**Try it:** Print the records below exactly. Omit every picture.

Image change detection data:

····················

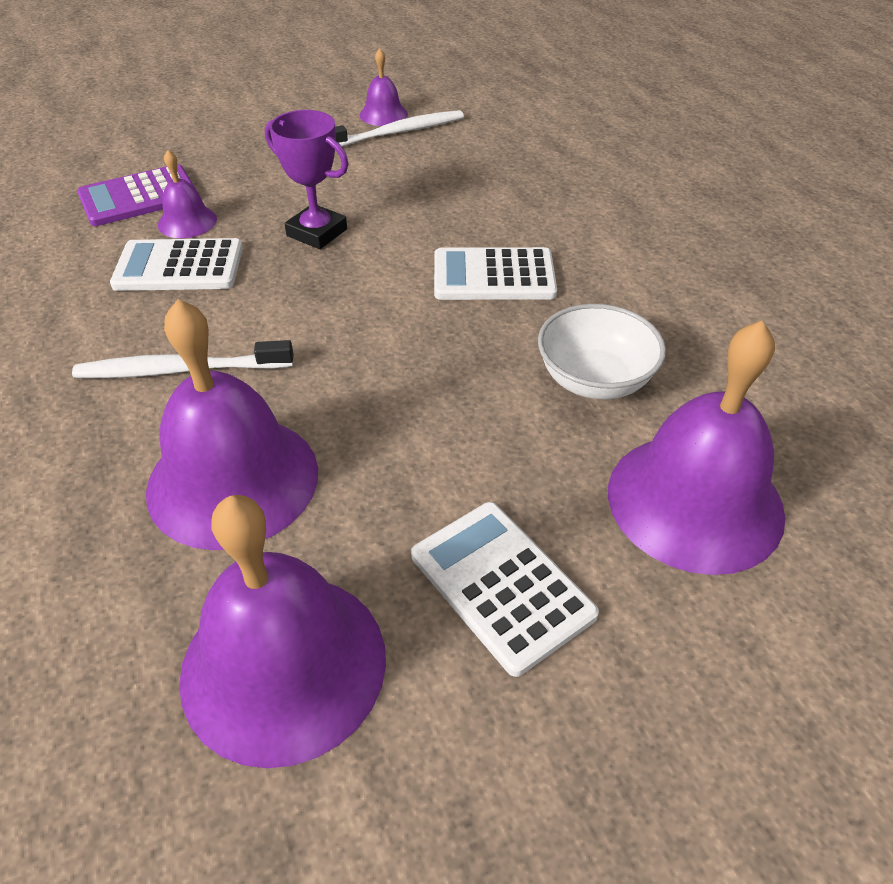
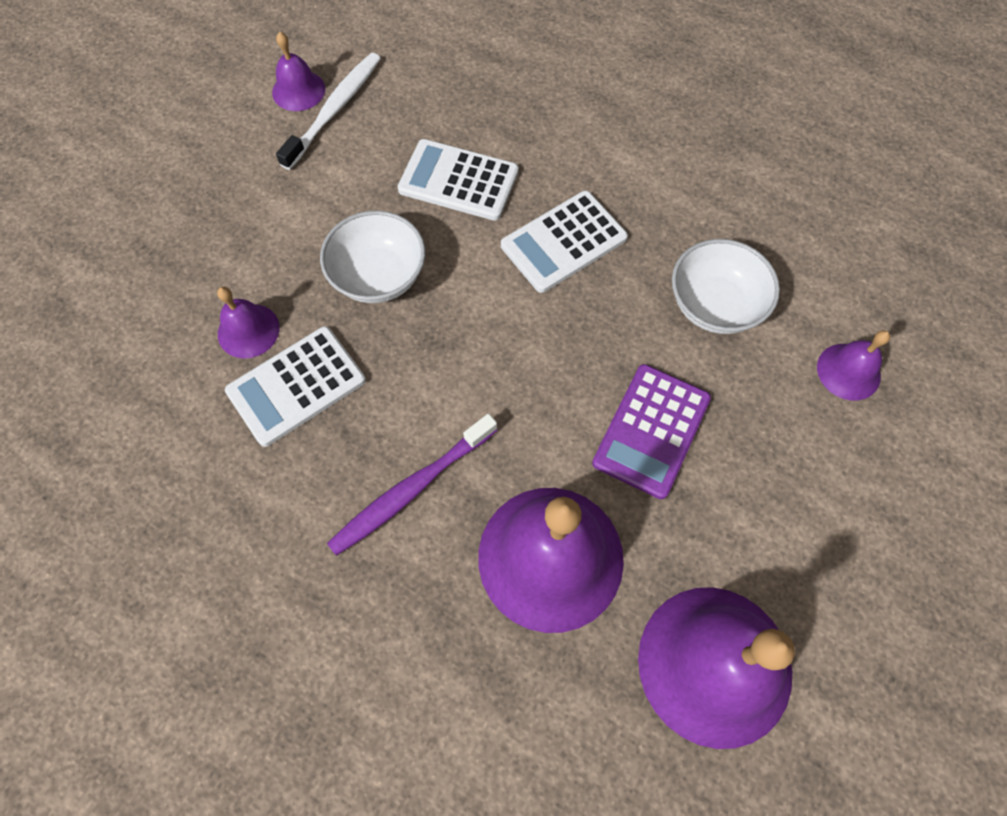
camera: 35 degrees left, 20 degrees up
white toothbrush [72,340,293,378] -> purple toothbrush [327,414,497,556]
purple calculator [77,164,196,226] -> purple calculator moved to [592,364,711,499]
purple trophy [265,110,349,249] -> white bowl [320,211,425,303]
white calculator [411,502,599,677] -> white calculator moved to [398,139,519,221]
purple bell [608,321,786,575] -> purple bell [817,330,891,401], size x0.48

····················

**Exercise output:**
camera: 35 degrees left, 20 degrees up
white toothbrush [72,340,293,378] -> purple toothbrush [327,414,497,556]
purple calculator [77,164,196,226] -> purple calculator moved to [592,364,711,499]
purple trophy [265,110,349,249] -> white bowl [320,211,425,303]
white calculator [411,502,599,677] -> white calculator moved to [398,139,519,221]
purple bell [608,321,786,575] -> purple bell [817,330,891,401], size x0.48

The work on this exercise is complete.